• INSTRUCTIONS FOR THE TASK: Exclude the pictures and reproduce the remaining data exactly as written.

Spatial reasoning data
+ + +

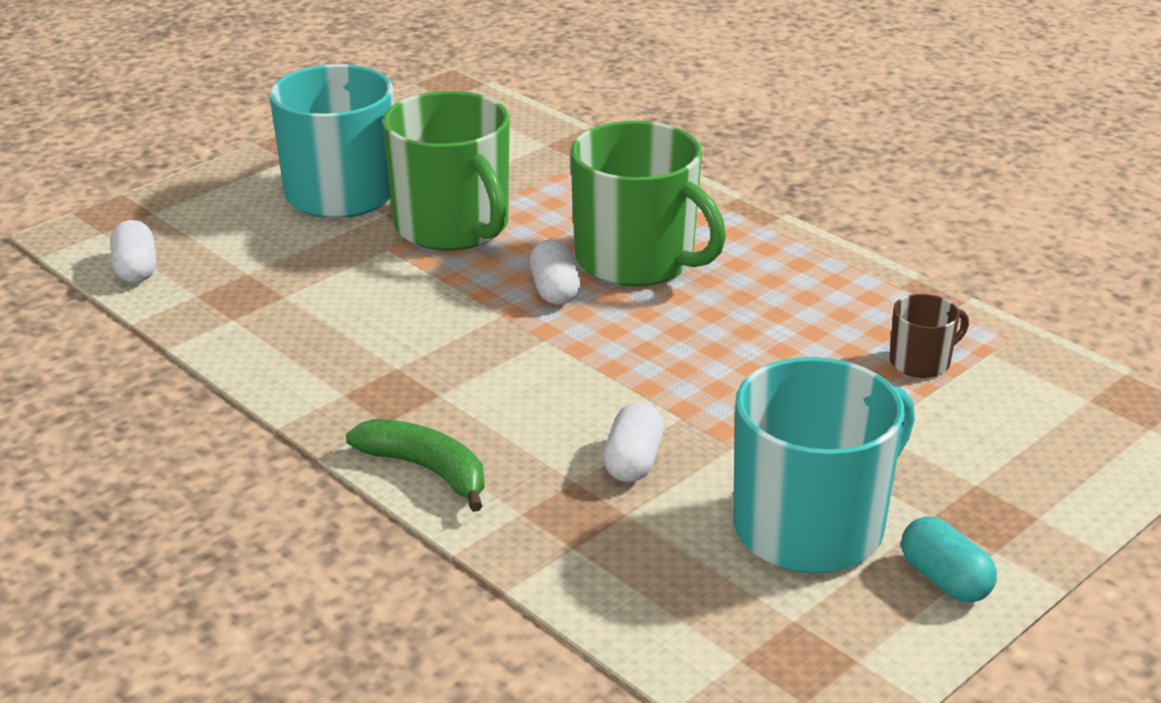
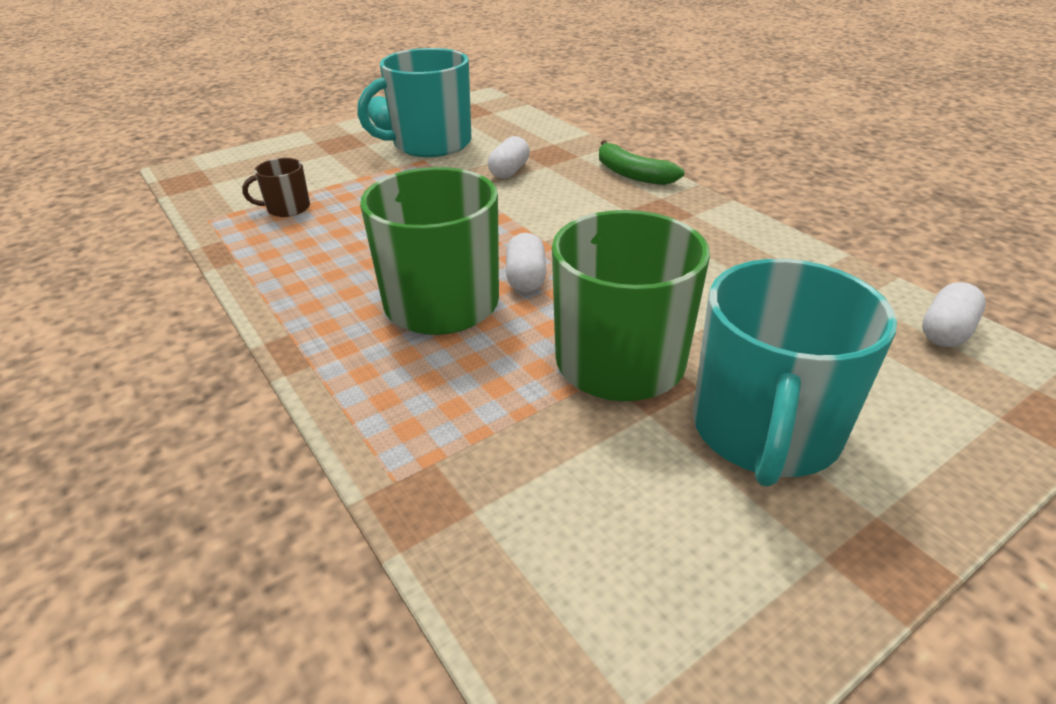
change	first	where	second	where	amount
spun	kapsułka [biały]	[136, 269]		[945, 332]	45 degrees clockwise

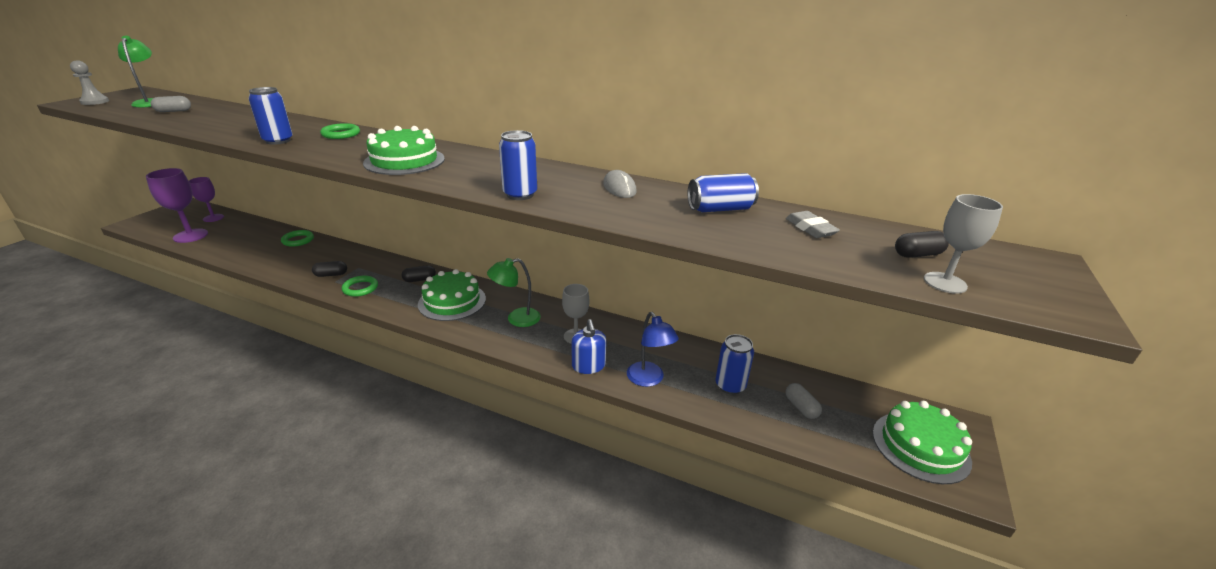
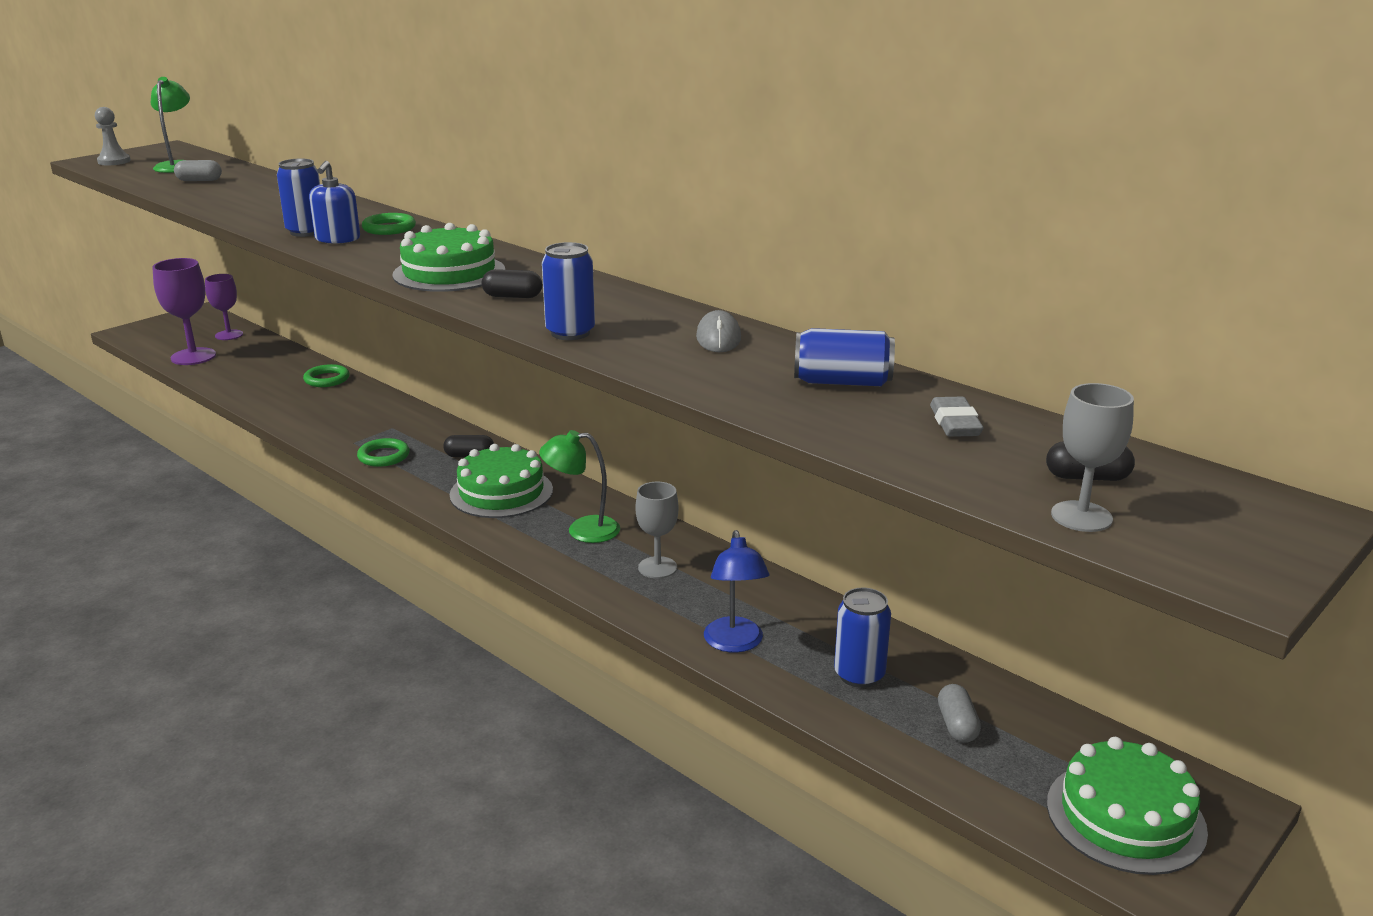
change	first	where	second	where	amount
relocated	dozownik mydła [niebieski]	[588, 366]		[337, 239]	
relocated	kapsułka [czarny]	[331, 275]		[512, 296]	

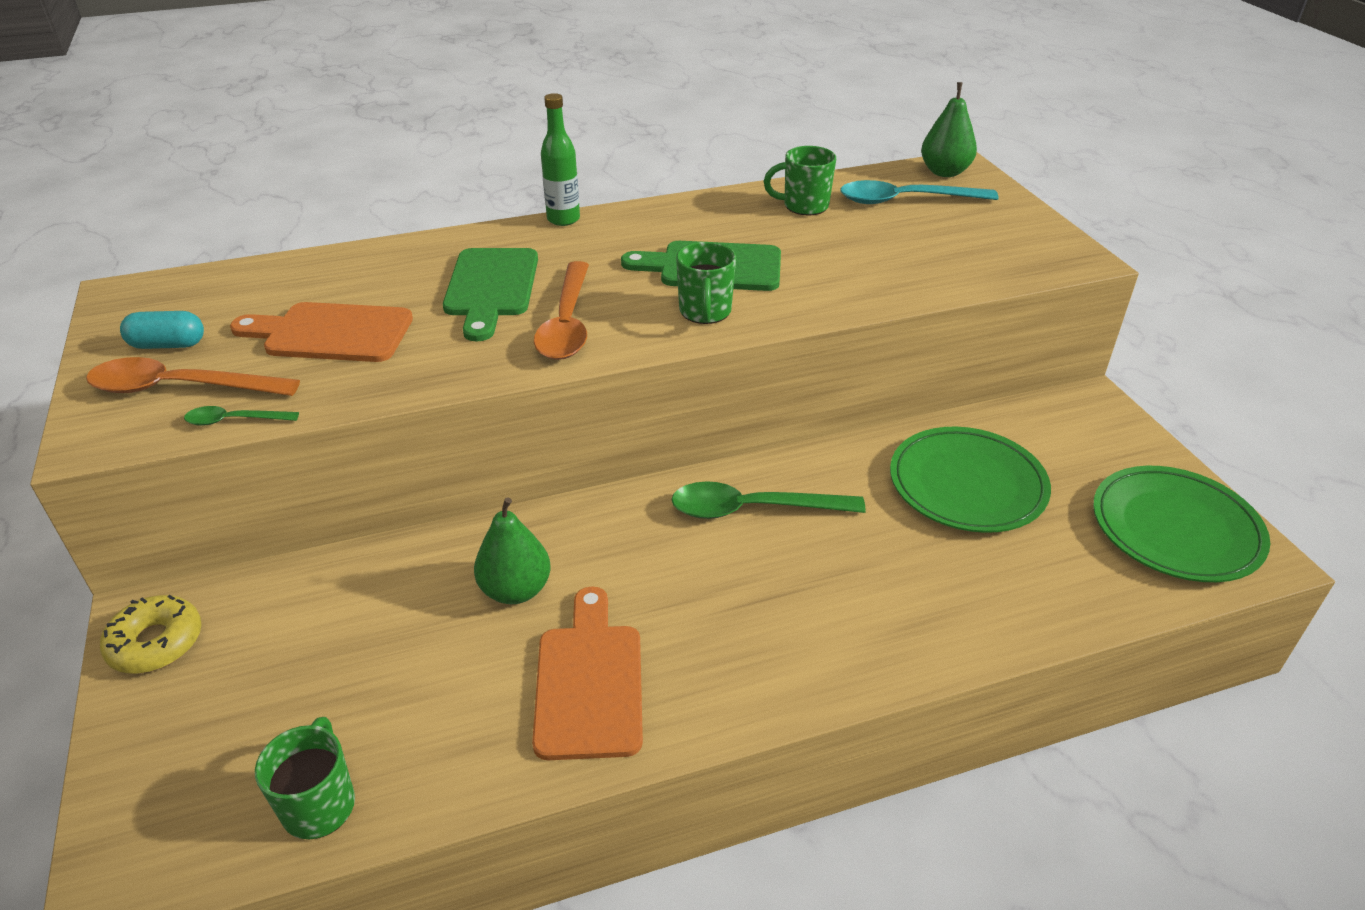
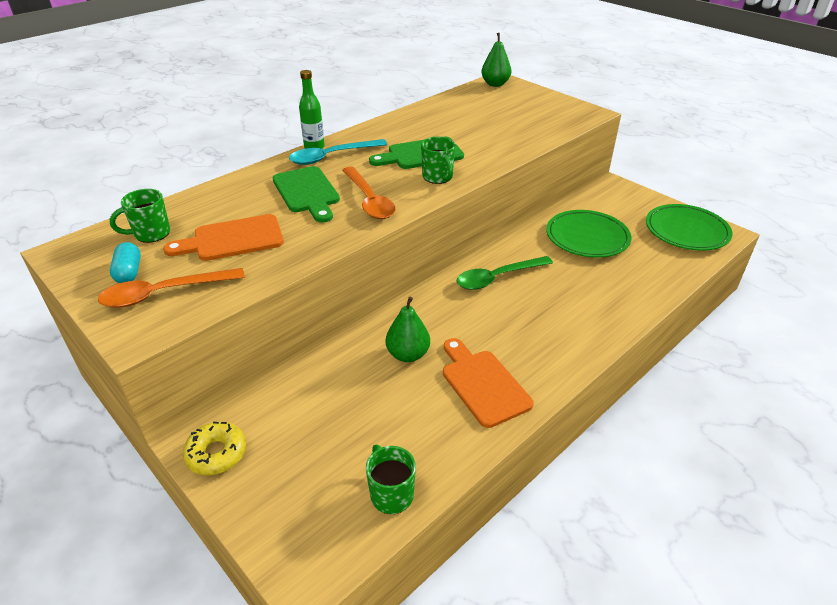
change	first	where	second	where	amount
relocated	kubek [zielony]	[804, 206]		[151, 234]	
spun	kapsułka [turkusowy]	[168, 345]		[129, 272]	75 degrees counterclockwise
relocated	łyżka [turkusowy]	[905, 200]		[332, 157]	
missing	łyżka [zielony]	[234, 420]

+ + +

• RESULT:
change	first	where	second	where	amount
spun	kapsułka [biały]	[136, 269]		[945, 332]	45 degrees clockwise

change	first	where	second	where	amount
relocated	dozownik mydła [niebieski]	[588, 366]		[337, 239]	
relocated	kapsułka [czarny]	[331, 275]		[512, 296]	

change	first	where	second	where	amount
relocated	kubek [zielony]	[804, 206]		[151, 234]	
spun	kapsułka [turkusowy]	[168, 345]		[129, 272]	75 degrees counterclockwise
relocated	łyżka [turkusowy]	[905, 200]		[332, 157]	
missing	łyżka [zielony]	[234, 420]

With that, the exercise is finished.